§ **Task brief**: The lines to retype are the one with "(353, 588) = (314, 161): brown" and all that follow it to the end of the entries below; copy them exactly and nothing else.

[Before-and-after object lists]
•••••
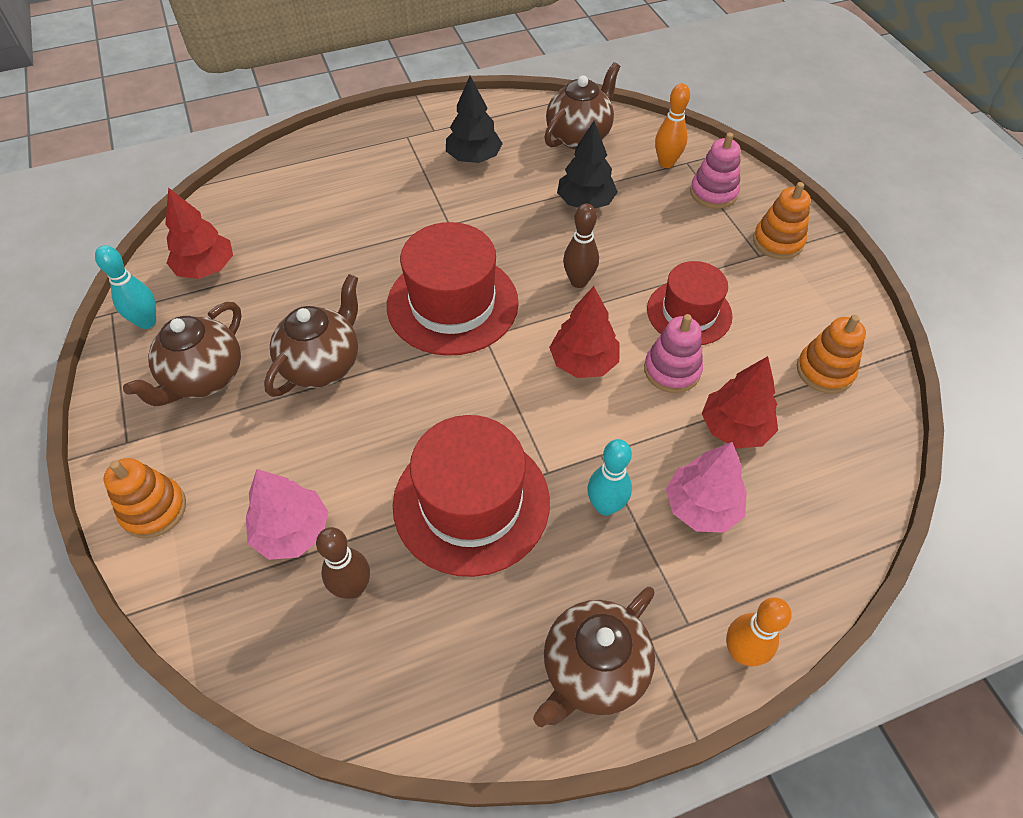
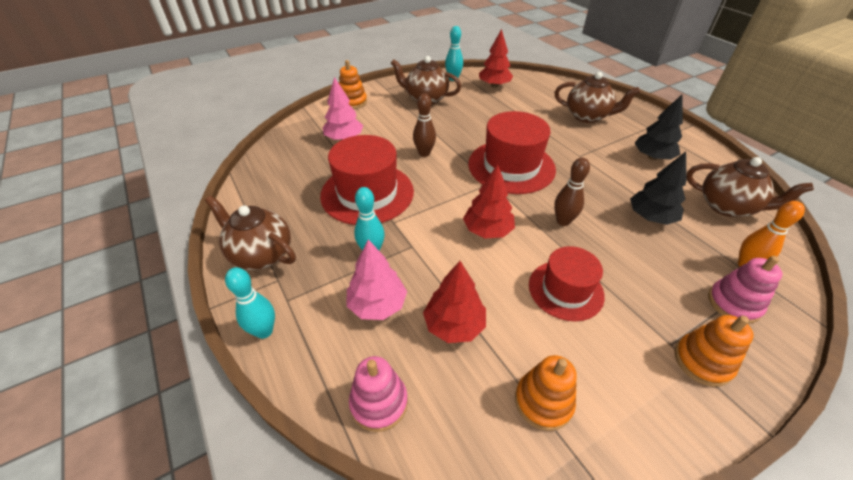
camera: 80 degrees right, 10 degrees down
(323, 364) = (446, 129): brown teapot -> brown teapot (587, 116)
(353, 588) = (314, 161): brown bowling pin -> brown bowling pin (424, 153)
(672, 370) = (499, 281): pink stacking toy -> pink stacking toy (379, 402)
(741, 652) = (264, 331): orange bowling pin -> turquoise bowling pin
•••••
§ **Exercise output**:
(353, 588) = (314, 161): brown bowling pin -> brown bowling pin (424, 153)
(672, 370) = (499, 281): pink stacking toy -> pink stacking toy (379, 402)
(741, 652) = (264, 331): orange bowling pin -> turquoise bowling pin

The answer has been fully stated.